The result should be a full, exact repeat of the entries, free of pictures.

**Data extracted from a collection:**
Content starts

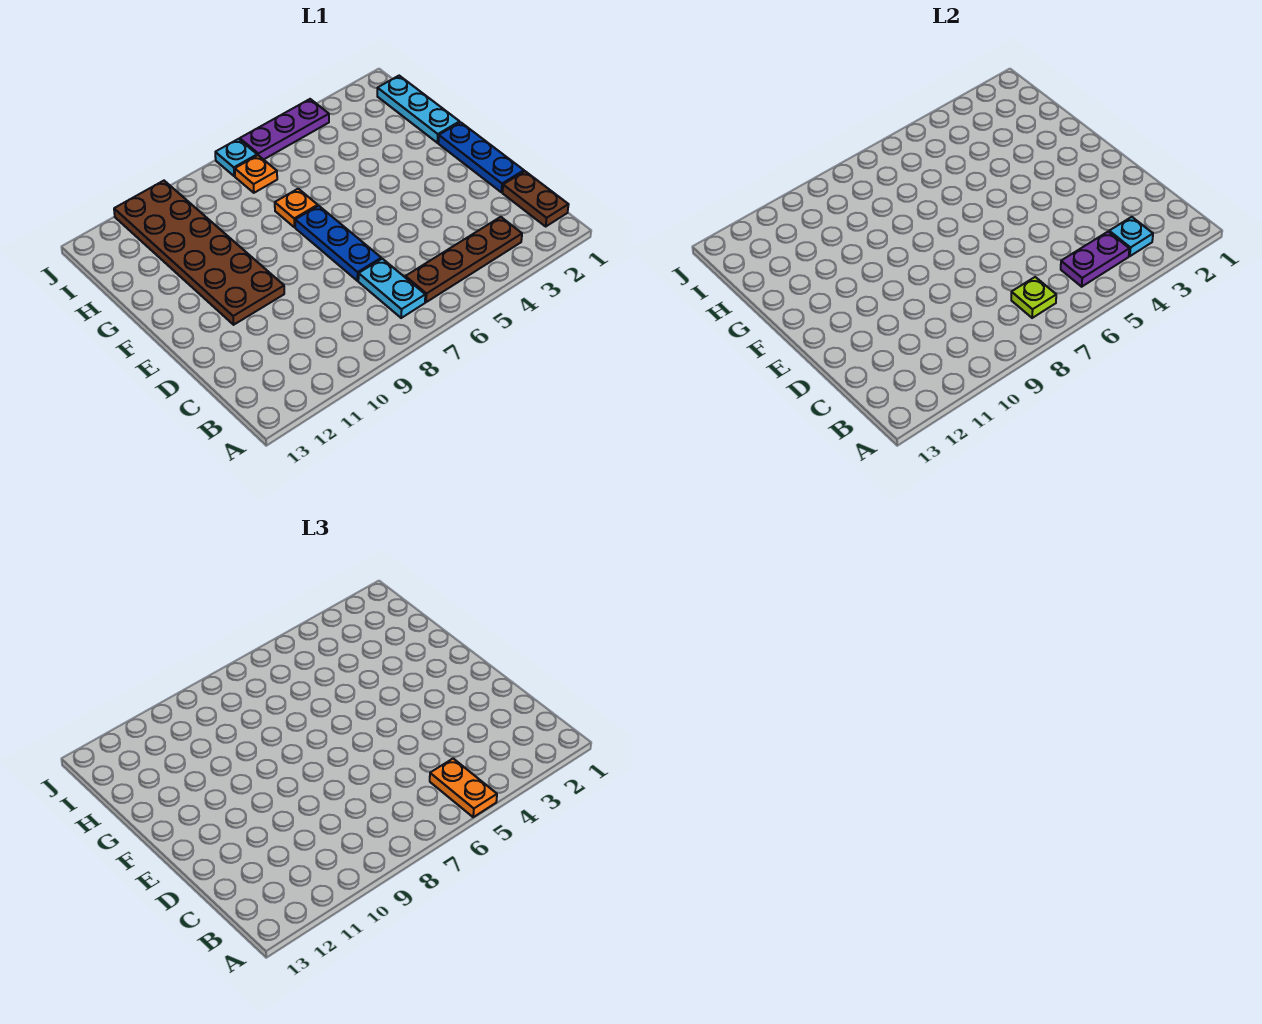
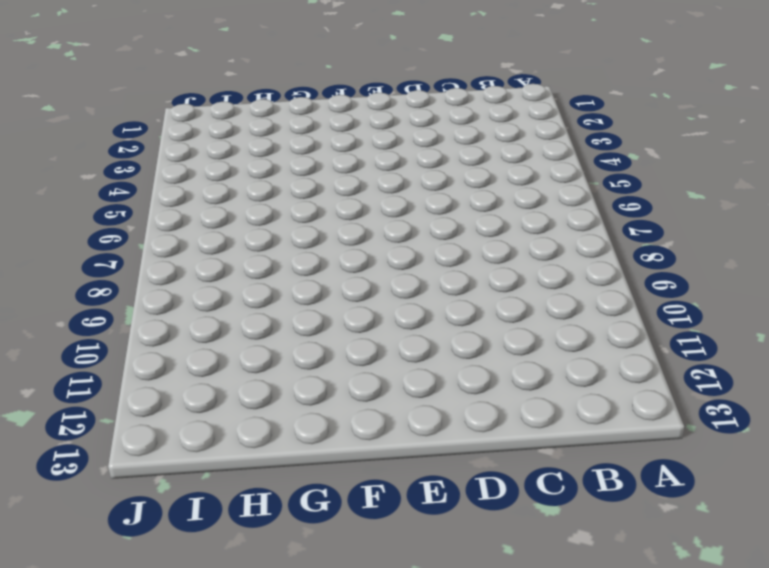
none -> brown plate B1:C1 level 1
none -> brown plate B3:B6 level 1
none -> cyan plate B7:C7 level 1

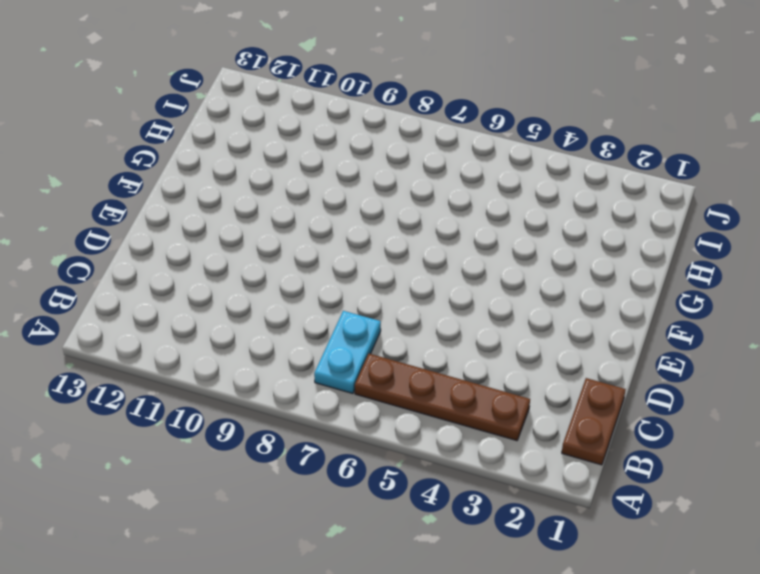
none -> blue plate D1:F1 level 1
none -> blue plate D7:F7 level 1
none -> brown plate E10:J11 level 1

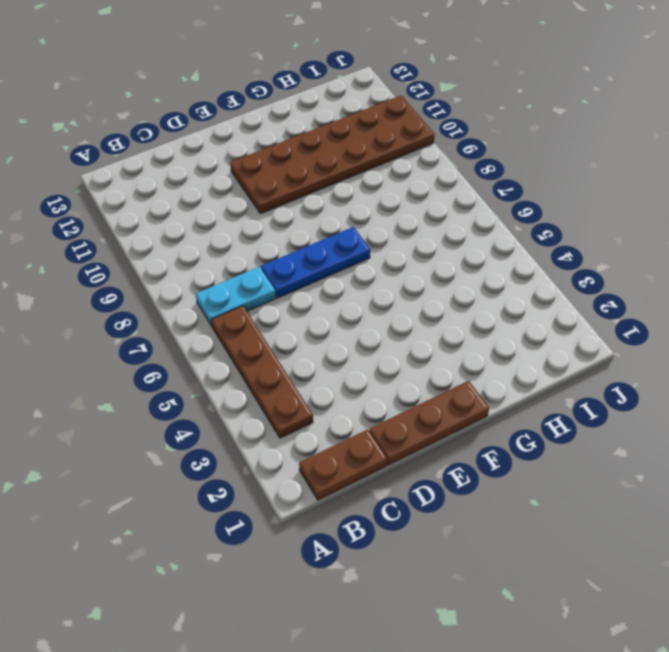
brown plate D1:F1 level 1 -> blue plate D1:F1 level 1
none -> cyan plate G1:I1 level 1
none -> orange plate G7 level 1
none -> orange plate I7 level 1

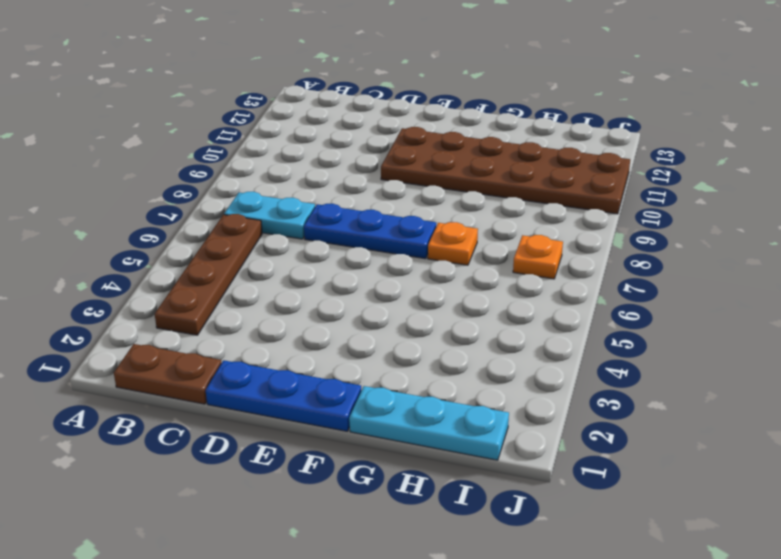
none -> purple plate J4:J6 level 1
none -> cyan plate J7 level 1
none -> cyan plate B3 level 2

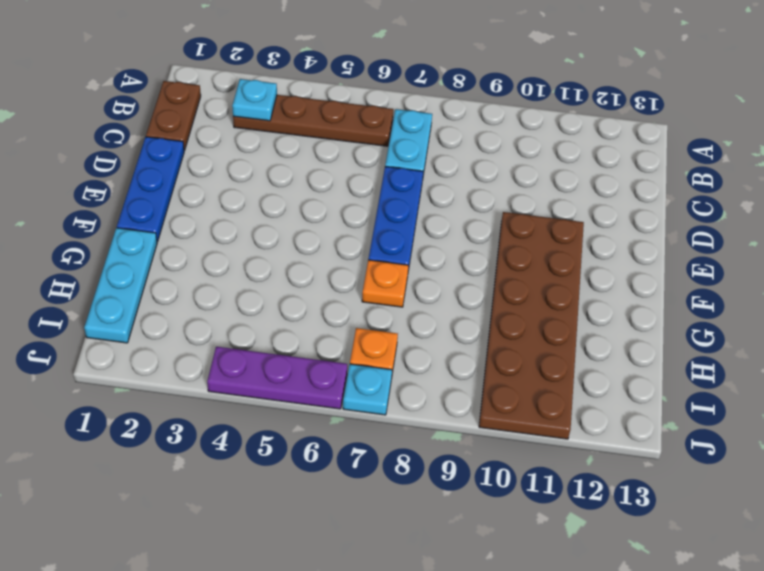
none -> purple plate B4:B5 level 2
none -> lime plate B7 level 2
none -> orange plate A5:B5 level 3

Content ends

**Result for this task:**
none -> brown plate B1:C1 level 1
none -> brown plate B3:B6 level 1
none -> cyan plate B7:C7 level 1

none -> blue plate D1:F1 level 1
none -> blue plate D7:F7 level 1
none -> brown plate E10:J11 level 1

brown plate D1:F1 level 1 -> blue plate D1:F1 level 1
none -> cyan plate G1:I1 level 1
none -> orange plate G7 level 1
none -> orange plate I7 level 1

none -> purple plate J4:J6 level 1
none -> cyan plate J7 level 1
none -> cyan plate B3 level 2

none -> purple plate B4:B5 level 2
none -> lime plate B7 level 2
none -> orange plate A5:B5 level 3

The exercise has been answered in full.